» TO BE DONE
In the stretch of the items from the start through the line containing "black square: moved 16 px right, 86 px down", change "hexagon" to "octagon" and write those lines out again with everything else left as it is.

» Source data
========================================================================
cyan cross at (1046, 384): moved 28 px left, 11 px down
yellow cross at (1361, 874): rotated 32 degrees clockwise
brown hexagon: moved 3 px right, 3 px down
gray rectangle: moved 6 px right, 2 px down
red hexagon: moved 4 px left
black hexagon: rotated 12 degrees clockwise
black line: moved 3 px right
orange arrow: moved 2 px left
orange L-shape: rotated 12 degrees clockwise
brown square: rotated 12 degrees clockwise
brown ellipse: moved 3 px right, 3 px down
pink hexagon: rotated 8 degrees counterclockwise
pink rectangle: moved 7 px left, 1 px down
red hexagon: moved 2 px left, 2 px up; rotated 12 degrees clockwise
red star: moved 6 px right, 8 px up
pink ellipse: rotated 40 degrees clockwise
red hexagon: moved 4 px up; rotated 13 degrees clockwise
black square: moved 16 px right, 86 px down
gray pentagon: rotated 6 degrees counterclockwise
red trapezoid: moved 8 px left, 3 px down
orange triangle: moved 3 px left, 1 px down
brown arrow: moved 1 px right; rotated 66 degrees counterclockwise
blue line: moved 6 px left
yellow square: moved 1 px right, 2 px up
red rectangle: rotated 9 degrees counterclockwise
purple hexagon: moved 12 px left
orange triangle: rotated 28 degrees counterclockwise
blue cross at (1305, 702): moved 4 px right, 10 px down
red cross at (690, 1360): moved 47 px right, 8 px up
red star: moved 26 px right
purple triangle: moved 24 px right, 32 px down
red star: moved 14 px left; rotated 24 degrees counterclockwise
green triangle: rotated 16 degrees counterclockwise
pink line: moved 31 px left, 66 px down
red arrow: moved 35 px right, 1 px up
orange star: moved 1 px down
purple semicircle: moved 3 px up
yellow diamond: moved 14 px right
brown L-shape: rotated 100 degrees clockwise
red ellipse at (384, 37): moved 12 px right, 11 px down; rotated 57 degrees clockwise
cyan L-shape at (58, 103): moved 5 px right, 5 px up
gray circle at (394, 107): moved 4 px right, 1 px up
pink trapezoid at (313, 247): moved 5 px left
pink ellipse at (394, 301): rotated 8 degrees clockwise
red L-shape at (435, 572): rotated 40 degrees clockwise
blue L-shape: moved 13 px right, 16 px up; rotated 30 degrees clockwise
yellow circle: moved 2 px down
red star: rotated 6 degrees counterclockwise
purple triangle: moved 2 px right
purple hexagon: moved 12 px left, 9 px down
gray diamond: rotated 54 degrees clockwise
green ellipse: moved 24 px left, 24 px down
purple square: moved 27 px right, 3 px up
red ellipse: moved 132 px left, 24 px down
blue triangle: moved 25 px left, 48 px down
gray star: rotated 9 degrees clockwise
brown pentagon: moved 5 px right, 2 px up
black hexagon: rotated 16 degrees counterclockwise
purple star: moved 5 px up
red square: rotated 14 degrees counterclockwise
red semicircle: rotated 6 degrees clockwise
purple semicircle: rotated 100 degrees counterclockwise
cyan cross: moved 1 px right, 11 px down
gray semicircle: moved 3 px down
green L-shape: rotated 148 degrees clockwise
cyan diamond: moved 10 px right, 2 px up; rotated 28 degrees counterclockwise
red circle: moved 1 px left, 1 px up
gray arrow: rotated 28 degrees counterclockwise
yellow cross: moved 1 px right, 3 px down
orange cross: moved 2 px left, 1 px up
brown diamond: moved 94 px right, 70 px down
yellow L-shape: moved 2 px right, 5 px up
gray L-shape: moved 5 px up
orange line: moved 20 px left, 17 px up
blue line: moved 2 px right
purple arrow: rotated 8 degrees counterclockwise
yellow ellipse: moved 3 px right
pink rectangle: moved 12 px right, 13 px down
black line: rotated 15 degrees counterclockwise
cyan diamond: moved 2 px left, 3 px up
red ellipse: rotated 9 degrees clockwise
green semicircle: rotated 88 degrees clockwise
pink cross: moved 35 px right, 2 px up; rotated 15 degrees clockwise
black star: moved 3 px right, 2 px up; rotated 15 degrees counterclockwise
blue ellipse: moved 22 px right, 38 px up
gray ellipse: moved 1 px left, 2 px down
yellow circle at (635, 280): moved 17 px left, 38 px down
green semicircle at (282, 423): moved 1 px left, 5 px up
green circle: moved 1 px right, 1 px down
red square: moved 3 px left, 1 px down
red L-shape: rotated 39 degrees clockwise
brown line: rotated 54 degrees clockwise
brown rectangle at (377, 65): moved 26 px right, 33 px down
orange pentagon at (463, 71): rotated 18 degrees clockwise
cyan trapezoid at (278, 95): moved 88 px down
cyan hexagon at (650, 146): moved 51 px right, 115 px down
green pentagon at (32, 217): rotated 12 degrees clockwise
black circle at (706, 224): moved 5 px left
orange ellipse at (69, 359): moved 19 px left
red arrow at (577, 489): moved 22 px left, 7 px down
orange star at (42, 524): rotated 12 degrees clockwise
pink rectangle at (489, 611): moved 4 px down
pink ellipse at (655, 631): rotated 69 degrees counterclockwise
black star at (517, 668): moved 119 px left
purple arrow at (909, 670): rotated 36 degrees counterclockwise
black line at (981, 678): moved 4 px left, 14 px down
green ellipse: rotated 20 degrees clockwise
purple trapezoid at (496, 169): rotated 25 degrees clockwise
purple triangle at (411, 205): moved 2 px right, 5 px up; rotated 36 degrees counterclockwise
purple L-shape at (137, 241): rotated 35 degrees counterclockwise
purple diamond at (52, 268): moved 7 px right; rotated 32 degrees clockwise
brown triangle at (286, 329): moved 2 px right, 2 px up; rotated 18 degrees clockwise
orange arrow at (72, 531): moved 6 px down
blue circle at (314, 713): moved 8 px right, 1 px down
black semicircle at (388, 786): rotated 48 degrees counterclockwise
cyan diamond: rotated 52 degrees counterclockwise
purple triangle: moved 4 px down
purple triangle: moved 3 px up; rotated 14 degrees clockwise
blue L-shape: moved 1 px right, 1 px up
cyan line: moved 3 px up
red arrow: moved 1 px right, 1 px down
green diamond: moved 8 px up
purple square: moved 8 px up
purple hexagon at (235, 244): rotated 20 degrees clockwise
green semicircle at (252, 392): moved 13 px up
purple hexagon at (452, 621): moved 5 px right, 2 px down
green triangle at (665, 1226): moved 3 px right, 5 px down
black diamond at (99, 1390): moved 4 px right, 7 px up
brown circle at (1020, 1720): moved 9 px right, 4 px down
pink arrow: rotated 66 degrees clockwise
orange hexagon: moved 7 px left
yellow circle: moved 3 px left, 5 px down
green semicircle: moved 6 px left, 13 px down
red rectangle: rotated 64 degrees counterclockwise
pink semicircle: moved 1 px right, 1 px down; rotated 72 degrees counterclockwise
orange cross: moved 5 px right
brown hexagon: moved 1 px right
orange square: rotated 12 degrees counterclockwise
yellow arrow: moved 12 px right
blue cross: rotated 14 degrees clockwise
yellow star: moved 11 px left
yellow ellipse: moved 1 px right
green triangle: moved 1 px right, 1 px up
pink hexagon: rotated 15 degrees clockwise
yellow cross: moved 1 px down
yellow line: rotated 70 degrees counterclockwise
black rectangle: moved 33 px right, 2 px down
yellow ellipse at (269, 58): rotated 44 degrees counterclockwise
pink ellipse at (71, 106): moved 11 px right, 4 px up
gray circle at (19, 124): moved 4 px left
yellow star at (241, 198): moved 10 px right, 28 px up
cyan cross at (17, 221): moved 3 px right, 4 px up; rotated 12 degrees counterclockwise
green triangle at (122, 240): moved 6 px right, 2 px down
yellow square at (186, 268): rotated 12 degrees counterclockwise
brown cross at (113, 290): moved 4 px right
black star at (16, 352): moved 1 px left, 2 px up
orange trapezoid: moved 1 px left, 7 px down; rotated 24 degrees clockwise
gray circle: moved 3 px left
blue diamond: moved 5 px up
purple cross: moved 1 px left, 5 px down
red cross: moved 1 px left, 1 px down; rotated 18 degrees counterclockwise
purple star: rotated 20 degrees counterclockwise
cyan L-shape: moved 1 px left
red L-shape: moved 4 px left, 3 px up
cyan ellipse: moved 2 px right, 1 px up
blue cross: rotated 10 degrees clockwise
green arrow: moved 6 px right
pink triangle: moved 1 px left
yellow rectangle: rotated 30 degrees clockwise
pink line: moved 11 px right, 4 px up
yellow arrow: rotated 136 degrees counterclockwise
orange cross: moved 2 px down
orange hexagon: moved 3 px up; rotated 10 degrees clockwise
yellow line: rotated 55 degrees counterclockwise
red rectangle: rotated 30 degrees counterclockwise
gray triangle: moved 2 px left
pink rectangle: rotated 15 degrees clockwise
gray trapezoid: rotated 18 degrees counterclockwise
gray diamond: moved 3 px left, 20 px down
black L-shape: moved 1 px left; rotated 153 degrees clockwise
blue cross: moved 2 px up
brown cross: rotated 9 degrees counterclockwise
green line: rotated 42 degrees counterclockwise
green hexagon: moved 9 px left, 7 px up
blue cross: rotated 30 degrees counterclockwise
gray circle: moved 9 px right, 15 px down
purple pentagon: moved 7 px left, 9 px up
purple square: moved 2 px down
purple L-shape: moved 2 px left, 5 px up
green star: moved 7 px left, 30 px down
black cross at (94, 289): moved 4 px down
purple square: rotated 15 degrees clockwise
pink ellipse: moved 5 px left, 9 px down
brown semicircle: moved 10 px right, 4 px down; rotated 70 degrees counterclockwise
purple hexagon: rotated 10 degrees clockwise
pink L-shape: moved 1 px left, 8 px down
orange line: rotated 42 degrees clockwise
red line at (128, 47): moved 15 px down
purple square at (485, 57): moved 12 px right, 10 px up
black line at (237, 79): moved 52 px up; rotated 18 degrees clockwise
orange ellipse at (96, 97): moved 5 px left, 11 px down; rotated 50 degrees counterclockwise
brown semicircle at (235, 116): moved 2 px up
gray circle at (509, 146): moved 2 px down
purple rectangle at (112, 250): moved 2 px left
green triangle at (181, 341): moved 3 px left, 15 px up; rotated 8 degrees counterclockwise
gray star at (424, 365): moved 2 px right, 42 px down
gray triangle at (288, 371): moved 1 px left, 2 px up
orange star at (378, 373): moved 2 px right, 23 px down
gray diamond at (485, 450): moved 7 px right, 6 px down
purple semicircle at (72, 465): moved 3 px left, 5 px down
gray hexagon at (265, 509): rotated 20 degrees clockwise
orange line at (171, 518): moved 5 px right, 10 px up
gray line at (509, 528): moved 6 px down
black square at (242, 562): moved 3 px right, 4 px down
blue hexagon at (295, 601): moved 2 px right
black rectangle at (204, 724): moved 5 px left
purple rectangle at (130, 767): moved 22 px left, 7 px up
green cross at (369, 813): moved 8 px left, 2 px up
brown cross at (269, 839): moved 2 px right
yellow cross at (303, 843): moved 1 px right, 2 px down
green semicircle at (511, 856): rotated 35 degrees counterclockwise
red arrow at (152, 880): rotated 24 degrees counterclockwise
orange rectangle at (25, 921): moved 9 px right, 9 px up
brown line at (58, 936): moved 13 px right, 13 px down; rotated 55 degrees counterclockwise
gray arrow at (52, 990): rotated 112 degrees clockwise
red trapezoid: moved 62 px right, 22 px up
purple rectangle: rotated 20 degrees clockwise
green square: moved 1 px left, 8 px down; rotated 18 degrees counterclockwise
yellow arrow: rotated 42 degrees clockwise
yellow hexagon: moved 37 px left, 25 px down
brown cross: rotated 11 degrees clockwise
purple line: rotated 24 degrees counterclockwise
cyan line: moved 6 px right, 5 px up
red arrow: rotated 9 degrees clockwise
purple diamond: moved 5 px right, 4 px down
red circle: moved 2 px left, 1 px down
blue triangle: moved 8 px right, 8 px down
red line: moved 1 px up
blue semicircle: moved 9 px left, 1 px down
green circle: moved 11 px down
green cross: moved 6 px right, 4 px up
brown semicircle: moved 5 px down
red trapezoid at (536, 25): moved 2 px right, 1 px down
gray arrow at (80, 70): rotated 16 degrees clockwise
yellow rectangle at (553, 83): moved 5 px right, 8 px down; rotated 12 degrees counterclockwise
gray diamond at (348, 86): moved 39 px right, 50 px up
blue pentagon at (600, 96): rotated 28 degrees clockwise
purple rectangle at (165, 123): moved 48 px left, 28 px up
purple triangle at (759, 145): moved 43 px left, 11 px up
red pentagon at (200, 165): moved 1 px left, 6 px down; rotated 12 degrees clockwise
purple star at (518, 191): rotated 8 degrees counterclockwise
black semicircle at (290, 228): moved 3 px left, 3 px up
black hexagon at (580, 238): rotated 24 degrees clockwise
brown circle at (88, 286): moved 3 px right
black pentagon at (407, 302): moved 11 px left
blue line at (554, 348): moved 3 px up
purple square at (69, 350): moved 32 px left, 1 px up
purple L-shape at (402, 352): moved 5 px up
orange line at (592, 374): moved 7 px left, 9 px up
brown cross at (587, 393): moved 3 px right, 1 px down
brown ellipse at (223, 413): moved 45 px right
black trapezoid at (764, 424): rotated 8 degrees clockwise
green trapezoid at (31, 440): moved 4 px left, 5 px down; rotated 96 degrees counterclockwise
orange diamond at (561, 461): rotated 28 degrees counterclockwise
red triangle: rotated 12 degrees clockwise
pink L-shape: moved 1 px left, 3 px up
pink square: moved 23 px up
========================================================================
» CORRECT RESPONSE
cyan cross at (1046, 384): moved 28 px left, 11 px down
yellow cross at (1361, 874): rotated 32 degrees clockwise
brown octagon: moved 3 px right, 3 px down
gray rectangle: moved 6 px right, 2 px down
red octagon: moved 4 px left
black octagon: rotated 12 degrees clockwise
black line: moved 3 px right
orange arrow: moved 2 px left
orange L-shape: rotated 12 degrees clockwise
brown square: rotated 12 degrees clockwise
brown ellipse: moved 3 px right, 3 px down
pink octagon: rotated 8 degrees counterclockwise
pink rectangle: moved 7 px left, 1 px down
red octagon: moved 2 px left, 2 px up; rotated 12 degrees clockwise
red star: moved 6 px right, 8 px up
pink ellipse: rotated 40 degrees clockwise
red octagon: moved 4 px up; rotated 13 degrees clockwise
black square: moved 16 px right, 86 px down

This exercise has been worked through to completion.